> _Your goal_: What lines in the following entries hold the word "wallet"? Copy each one.

(Scene image comparisons)
--- --- ---
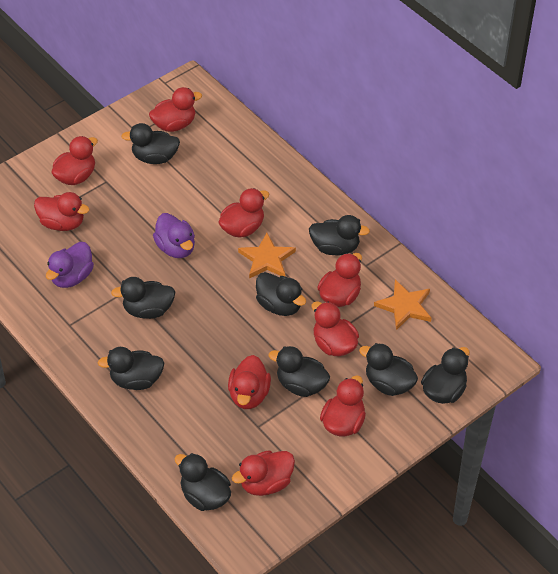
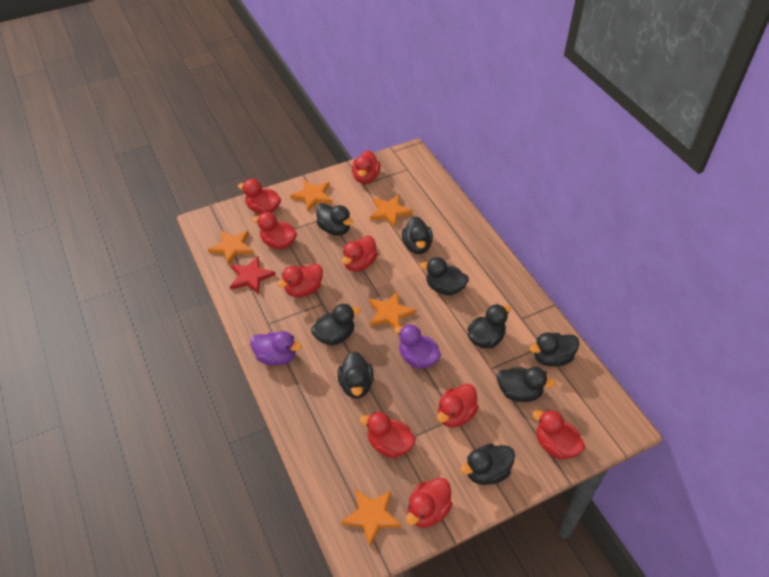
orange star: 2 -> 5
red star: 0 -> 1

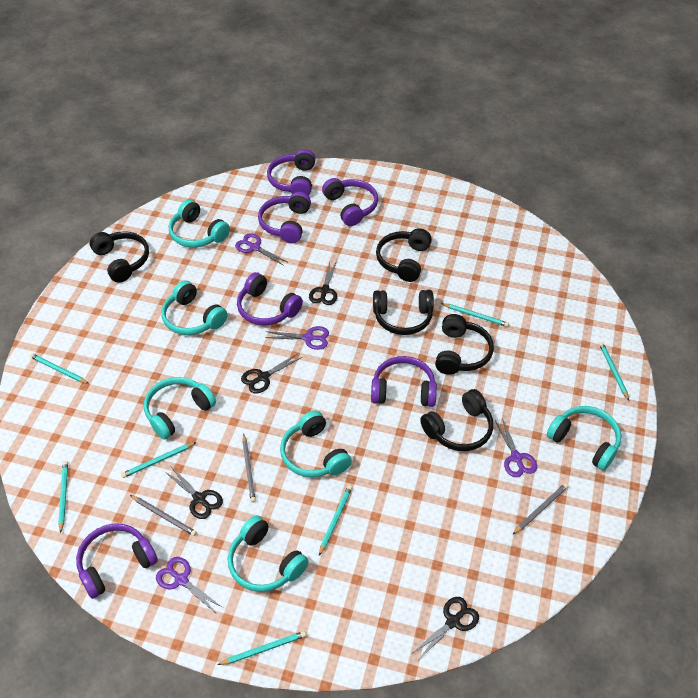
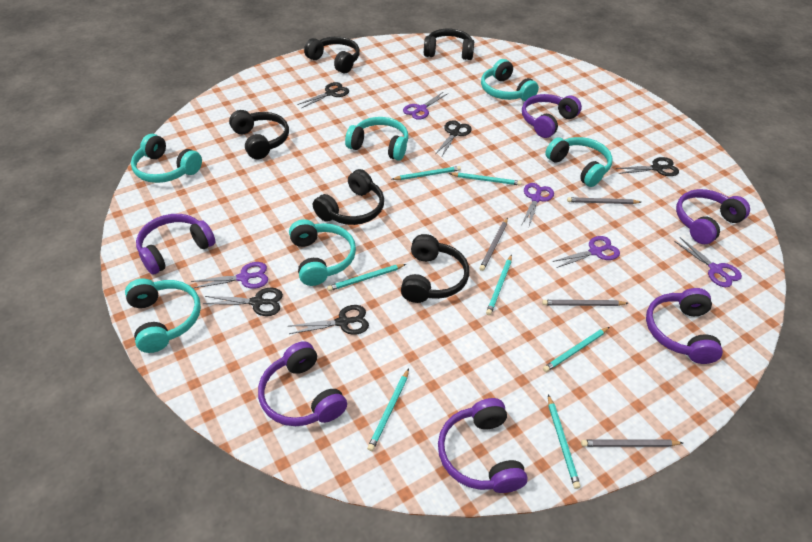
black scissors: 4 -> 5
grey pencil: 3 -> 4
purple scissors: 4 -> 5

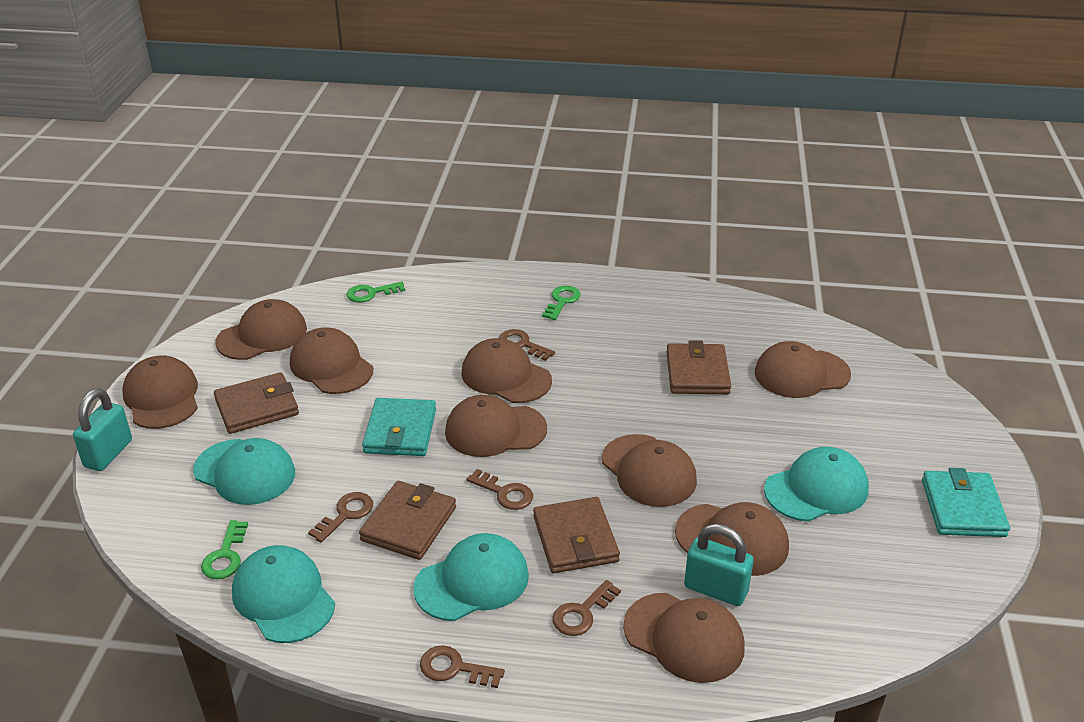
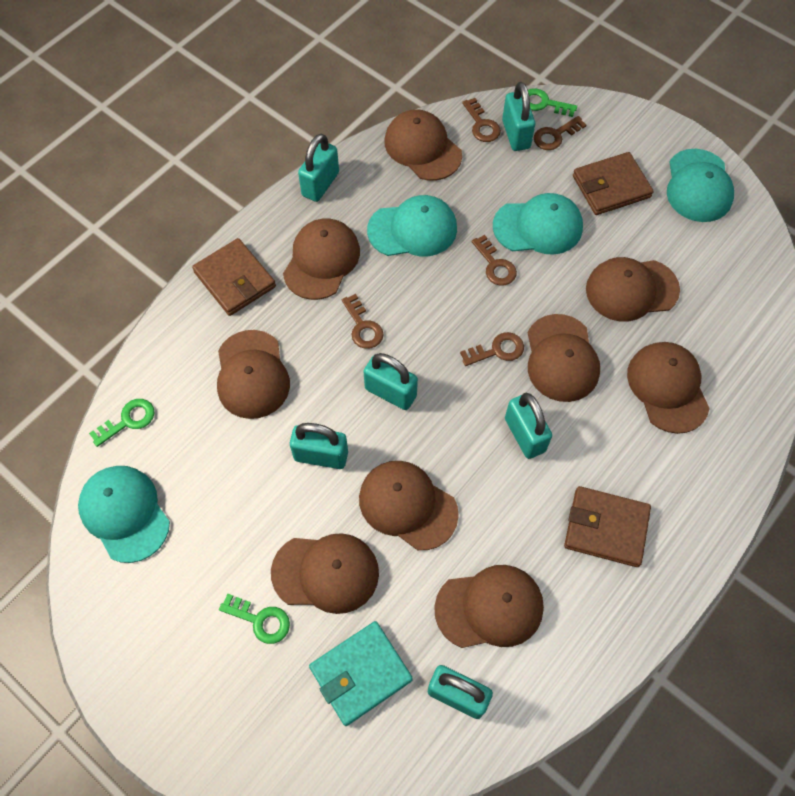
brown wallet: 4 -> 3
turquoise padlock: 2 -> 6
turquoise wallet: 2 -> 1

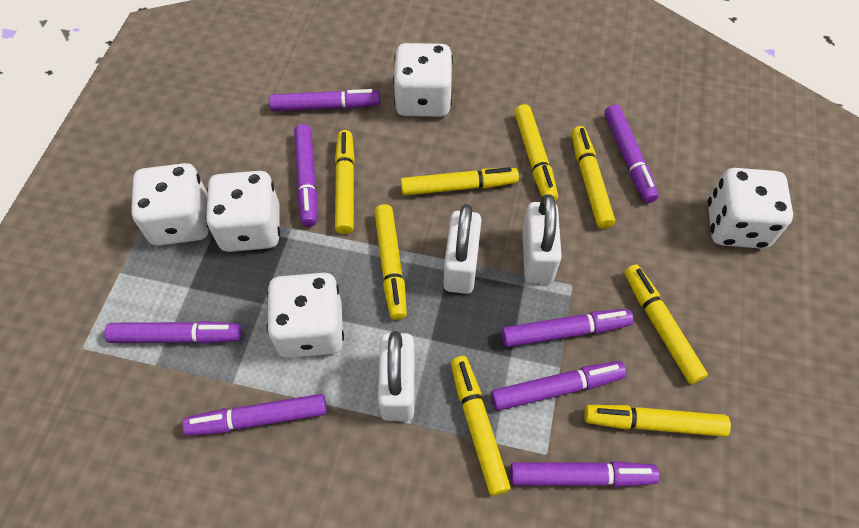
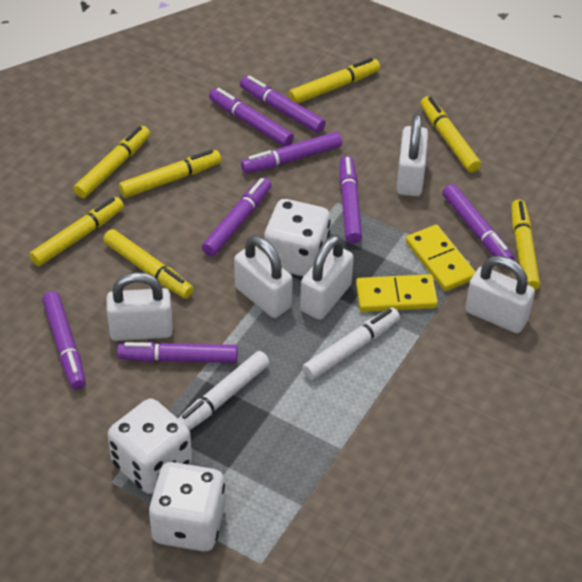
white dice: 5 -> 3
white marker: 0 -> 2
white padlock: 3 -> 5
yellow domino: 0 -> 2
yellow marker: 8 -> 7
--- --- ---
> _Result for this task_:
brown wallet: 4 -> 3
turquoise wallet: 2 -> 1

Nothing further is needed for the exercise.